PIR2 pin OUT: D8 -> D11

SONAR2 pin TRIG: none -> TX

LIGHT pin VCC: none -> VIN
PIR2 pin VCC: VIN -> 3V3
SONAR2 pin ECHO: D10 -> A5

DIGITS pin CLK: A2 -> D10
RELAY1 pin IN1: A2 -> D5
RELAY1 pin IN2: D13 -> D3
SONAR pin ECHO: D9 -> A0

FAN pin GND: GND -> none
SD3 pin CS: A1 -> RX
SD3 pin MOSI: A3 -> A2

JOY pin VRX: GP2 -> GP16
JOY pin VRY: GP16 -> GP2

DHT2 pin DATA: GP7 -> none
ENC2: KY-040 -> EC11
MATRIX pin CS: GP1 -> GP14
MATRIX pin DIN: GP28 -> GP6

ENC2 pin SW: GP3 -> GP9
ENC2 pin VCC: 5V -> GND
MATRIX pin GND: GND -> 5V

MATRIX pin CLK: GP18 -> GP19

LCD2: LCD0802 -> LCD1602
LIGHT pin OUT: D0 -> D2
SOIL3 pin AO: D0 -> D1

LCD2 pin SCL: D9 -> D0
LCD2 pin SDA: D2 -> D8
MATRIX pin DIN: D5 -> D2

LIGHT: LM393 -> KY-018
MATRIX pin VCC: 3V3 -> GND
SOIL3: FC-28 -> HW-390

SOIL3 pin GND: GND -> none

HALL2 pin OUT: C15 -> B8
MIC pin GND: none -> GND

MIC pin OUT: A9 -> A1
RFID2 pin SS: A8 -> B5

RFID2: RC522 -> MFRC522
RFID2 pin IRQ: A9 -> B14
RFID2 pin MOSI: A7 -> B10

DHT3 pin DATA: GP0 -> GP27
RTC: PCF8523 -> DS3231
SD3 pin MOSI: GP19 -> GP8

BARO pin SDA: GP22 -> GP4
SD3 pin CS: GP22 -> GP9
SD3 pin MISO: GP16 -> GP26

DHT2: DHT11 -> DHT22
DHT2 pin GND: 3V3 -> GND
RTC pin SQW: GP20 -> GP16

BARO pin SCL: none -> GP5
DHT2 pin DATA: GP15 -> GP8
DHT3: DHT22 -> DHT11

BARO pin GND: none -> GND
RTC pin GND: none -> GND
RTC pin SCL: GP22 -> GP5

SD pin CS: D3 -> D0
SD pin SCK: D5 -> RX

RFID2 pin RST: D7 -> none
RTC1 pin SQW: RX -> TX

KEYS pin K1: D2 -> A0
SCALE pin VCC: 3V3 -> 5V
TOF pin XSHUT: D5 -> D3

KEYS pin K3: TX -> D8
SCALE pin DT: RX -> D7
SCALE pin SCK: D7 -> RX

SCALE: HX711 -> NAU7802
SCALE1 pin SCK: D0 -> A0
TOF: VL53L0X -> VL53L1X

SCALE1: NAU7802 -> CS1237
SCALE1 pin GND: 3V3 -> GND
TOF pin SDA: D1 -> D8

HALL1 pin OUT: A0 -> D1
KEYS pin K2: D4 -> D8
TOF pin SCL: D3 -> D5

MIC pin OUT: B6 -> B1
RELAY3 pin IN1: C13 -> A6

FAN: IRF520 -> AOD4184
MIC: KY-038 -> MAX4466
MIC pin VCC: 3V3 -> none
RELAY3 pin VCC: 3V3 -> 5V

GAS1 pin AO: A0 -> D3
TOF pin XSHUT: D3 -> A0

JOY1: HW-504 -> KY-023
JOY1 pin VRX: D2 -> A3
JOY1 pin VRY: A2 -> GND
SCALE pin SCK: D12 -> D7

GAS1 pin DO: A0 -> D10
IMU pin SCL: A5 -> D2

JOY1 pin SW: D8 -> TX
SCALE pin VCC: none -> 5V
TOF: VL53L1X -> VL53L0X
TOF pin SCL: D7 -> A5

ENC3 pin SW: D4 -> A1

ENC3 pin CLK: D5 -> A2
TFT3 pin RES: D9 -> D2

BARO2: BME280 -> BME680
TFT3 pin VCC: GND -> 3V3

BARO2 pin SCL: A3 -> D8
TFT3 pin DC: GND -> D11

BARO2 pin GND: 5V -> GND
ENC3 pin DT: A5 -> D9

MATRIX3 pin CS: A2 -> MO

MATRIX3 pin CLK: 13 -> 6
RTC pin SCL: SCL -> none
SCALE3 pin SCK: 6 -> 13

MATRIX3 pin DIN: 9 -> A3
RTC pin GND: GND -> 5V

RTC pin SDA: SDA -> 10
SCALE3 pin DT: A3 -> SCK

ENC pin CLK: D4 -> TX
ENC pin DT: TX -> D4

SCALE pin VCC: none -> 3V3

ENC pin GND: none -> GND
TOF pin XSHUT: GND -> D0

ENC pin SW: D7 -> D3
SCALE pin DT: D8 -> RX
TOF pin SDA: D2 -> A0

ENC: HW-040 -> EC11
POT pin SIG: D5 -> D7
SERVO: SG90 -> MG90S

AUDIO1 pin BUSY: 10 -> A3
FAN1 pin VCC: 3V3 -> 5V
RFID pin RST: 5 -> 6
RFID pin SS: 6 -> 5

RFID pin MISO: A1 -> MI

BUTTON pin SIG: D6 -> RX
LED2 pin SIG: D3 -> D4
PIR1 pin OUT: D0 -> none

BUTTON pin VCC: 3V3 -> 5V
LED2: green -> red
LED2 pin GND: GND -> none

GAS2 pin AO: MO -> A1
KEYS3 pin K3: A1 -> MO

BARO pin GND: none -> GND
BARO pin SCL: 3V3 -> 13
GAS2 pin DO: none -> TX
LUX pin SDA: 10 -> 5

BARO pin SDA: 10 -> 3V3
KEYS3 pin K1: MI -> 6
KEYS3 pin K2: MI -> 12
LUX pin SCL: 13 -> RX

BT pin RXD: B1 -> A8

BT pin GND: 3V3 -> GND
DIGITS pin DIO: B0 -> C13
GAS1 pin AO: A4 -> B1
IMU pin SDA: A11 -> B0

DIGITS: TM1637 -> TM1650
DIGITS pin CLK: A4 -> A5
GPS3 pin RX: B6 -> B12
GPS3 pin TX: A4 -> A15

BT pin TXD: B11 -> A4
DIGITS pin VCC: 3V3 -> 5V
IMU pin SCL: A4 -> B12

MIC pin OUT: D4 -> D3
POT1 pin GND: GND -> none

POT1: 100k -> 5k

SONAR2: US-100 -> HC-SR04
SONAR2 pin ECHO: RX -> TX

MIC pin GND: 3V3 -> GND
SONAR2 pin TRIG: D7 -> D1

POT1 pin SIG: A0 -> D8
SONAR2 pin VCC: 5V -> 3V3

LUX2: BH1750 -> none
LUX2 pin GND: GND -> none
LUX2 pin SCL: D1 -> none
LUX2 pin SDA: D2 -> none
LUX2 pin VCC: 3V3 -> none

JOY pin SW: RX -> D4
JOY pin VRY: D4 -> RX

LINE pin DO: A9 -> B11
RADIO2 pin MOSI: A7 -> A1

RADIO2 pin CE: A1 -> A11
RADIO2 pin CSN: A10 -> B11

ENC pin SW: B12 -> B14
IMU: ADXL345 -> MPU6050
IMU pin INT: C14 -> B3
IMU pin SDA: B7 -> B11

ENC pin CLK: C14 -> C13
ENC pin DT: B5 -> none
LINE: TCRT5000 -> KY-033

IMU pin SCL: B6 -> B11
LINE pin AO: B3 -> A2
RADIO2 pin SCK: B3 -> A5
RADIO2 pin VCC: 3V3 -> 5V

> **Problem to solve**: Repeat all the material exactly as it stands.

> **Your solution**:
PIR2 pin OUT: D8 -> D11

SONAR2 pin TRIG: none -> TX

LIGHT pin VCC: none -> VIN
PIR2 pin VCC: VIN -> 3V3
SONAR2 pin ECHO: D10 -> A5

DIGITS pin CLK: A2 -> D10
RELAY1 pin IN1: A2 -> D5
RELAY1 pin IN2: D13 -> D3
SONAR pin ECHO: D9 -> A0

FAN pin GND: GND -> none
SD3 pin CS: A1 -> RX
SD3 pin MOSI: A3 -> A2

JOY pin VRX: GP2 -> GP16
JOY pin VRY: GP16 -> GP2

DHT2 pin DATA: GP7 -> none
ENC2: KY-040 -> EC11
MATRIX pin CS: GP1 -> GP14
MATRIX pin DIN: GP28 -> GP6

ENC2 pin SW: GP3 -> GP9
ENC2 pin VCC: 5V -> GND
MATRIX pin GND: GND -> 5V

MATRIX pin CLK: GP18 -> GP19

LCD2: LCD0802 -> LCD1602
LIGHT pin OUT: D0 -> D2
SOIL3 pin AO: D0 -> D1

LCD2 pin SCL: D9 -> D0
LCD2 pin SDA: D2 -> D8
MATRIX pin DIN: D5 -> D2

LIGHT: LM393 -> KY-018
MATRIX pin VCC: 3V3 -> GND
SOIL3: FC-28 -> HW-390

SOIL3 pin GND: GND -> none

HALL2 pin OUT: C15 -> B8
MIC pin GND: none -> GND

MIC pin OUT: A9 -> A1
RFID2 pin SS: A8 -> B5

RFID2: RC522 -> MFRC522
RFID2 pin IRQ: A9 -> B14
RFID2 pin MOSI: A7 -> B10

DHT3 pin DATA: GP0 -> GP27
RTC: PCF8523 -> DS3231
SD3 pin MOSI: GP19 -> GP8

BARO pin SDA: GP22 -> GP4
SD3 pin CS: GP22 -> GP9
SD3 pin MISO: GP16 -> GP26

DHT2: DHT11 -> DHT22
DHT2 pin GND: 3V3 -> GND
RTC pin SQW: GP20 -> GP16

BARO pin SCL: none -> GP5
DHT2 pin DATA: GP15 -> GP8
DHT3: DHT22 -> DHT11

BARO pin GND: none -> GND
RTC pin GND: none -> GND
RTC pin SCL: GP22 -> GP5

SD pin CS: D3 -> D0
SD pin SCK: D5 -> RX

RFID2 pin RST: D7 -> none
RTC1 pin SQW: RX -> TX

KEYS pin K1: D2 -> A0
SCALE pin VCC: 3V3 -> 5V
TOF pin XSHUT: D5 -> D3

KEYS pin K3: TX -> D8
SCALE pin DT: RX -> D7
SCALE pin SCK: D7 -> RX

SCALE: HX711 -> NAU7802
SCALE1 pin SCK: D0 -> A0
TOF: VL53L0X -> VL53L1X

SCALE1: NAU7802 -> CS1237
SCALE1 pin GND: 3V3 -> GND
TOF pin SDA: D1 -> D8

HALL1 pin OUT: A0 -> D1
KEYS pin K2: D4 -> D8
TOF pin SCL: D3 -> D5

MIC pin OUT: B6 -> B1
RELAY3 pin IN1: C13 -> A6

FAN: IRF520 -> AOD4184
MIC: KY-038 -> MAX4466
MIC pin VCC: 3V3 -> none
RELAY3 pin VCC: 3V3 -> 5V

GAS1 pin AO: A0 -> D3
TOF pin XSHUT: D3 -> A0

JOY1: HW-504 -> KY-023
JOY1 pin VRX: D2 -> A3
JOY1 pin VRY: A2 -> GND
SCALE pin SCK: D12 -> D7

GAS1 pin DO: A0 -> D10
IMU pin SCL: A5 -> D2

JOY1 pin SW: D8 -> TX
SCALE pin VCC: none -> 5V
TOF: VL53L1X -> VL53L0X
TOF pin SCL: D7 -> A5

ENC3 pin SW: D4 -> A1

ENC3 pin CLK: D5 -> A2
TFT3 pin RES: D9 -> D2

BARO2: BME280 -> BME680
TFT3 pin VCC: GND -> 3V3

BARO2 pin SCL: A3 -> D8
TFT3 pin DC: GND -> D11

BARO2 pin GND: 5V -> GND
ENC3 pin DT: A5 -> D9

MATRIX3 pin CS: A2 -> MO

MATRIX3 pin CLK: 13 -> 6
RTC pin SCL: SCL -> none
SCALE3 pin SCK: 6 -> 13

MATRIX3 pin DIN: 9 -> A3
RTC pin GND: GND -> 5V

RTC pin SDA: SDA -> 10
SCALE3 pin DT: A3 -> SCK

ENC pin CLK: D4 -> TX
ENC pin DT: TX -> D4

SCALE pin VCC: none -> 3V3

ENC pin GND: none -> GND
TOF pin XSHUT: GND -> D0

ENC pin SW: D7 -> D3
SCALE pin DT: D8 -> RX
TOF pin SDA: D2 -> A0

ENC: HW-040 -> EC11
POT pin SIG: D5 -> D7
SERVO: SG90 -> MG90S

AUDIO1 pin BUSY: 10 -> A3
FAN1 pin VCC: 3V3 -> 5V
RFID pin RST: 5 -> 6
RFID pin SS: 6 -> 5

RFID pin MISO: A1 -> MI

BUTTON pin SIG: D6 -> RX
LED2 pin SIG: D3 -> D4
PIR1 pin OUT: D0 -> none

BUTTON pin VCC: 3V3 -> 5V
LED2: green -> red
LED2 pin GND: GND -> none

GAS2 pin AO: MO -> A1
KEYS3 pin K3: A1 -> MO

BARO pin GND: none -> GND
BARO pin SCL: 3V3 -> 13
GAS2 pin DO: none -> TX
LUX pin SDA: 10 -> 5

BARO pin SDA: 10 -> 3V3
KEYS3 pin K1: MI -> 6
KEYS3 pin K2: MI -> 12
LUX pin SCL: 13 -> RX

BT pin RXD: B1 -> A8

BT pin GND: 3V3 -> GND
DIGITS pin DIO: B0 -> C13
GAS1 pin AO: A4 -> B1
IMU pin SDA: A11 -> B0

DIGITS: TM1637 -> TM1650
DIGITS pin CLK: A4 -> A5
GPS3 pin RX: B6 -> B12
GPS3 pin TX: A4 -> A15

BT pin TXD: B11 -> A4
DIGITS pin VCC: 3V3 -> 5V
IMU pin SCL: A4 -> B12

MIC pin OUT: D4 -> D3
POT1 pin GND: GND -> none

POT1: 100k -> 5k

SONAR2: US-100 -> HC-SR04
SONAR2 pin ECHO: RX -> TX

MIC pin GND: 3V3 -> GND
SONAR2 pin TRIG: D7 -> D1

POT1 pin SIG: A0 -> D8
SONAR2 pin VCC: 5V -> 3V3

LUX2: BH1750 -> none
LUX2 pin GND: GND -> none
LUX2 pin SCL: D1 -> none
LUX2 pin SDA: D2 -> none
LUX2 pin VCC: 3V3 -> none

JOY pin SW: RX -> D4
JOY pin VRY: D4 -> RX

LINE pin DO: A9 -> B11
RADIO2 pin MOSI: A7 -> A1

RADIO2 pin CE: A1 -> A11
RADIO2 pin CSN: A10 -> B11

ENC pin SW: B12 -> B14
IMU: ADXL345 -> MPU6050
IMU pin INT: C14 -> B3
IMU pin SDA: B7 -> B11

ENC pin CLK: C14 -> C13
ENC pin DT: B5 -> none
LINE: TCRT5000 -> KY-033

IMU pin SCL: B6 -> B11
LINE pin AO: B3 -> A2
RADIO2 pin SCK: B3 -> A5
RADIO2 pin VCC: 3V3 -> 5V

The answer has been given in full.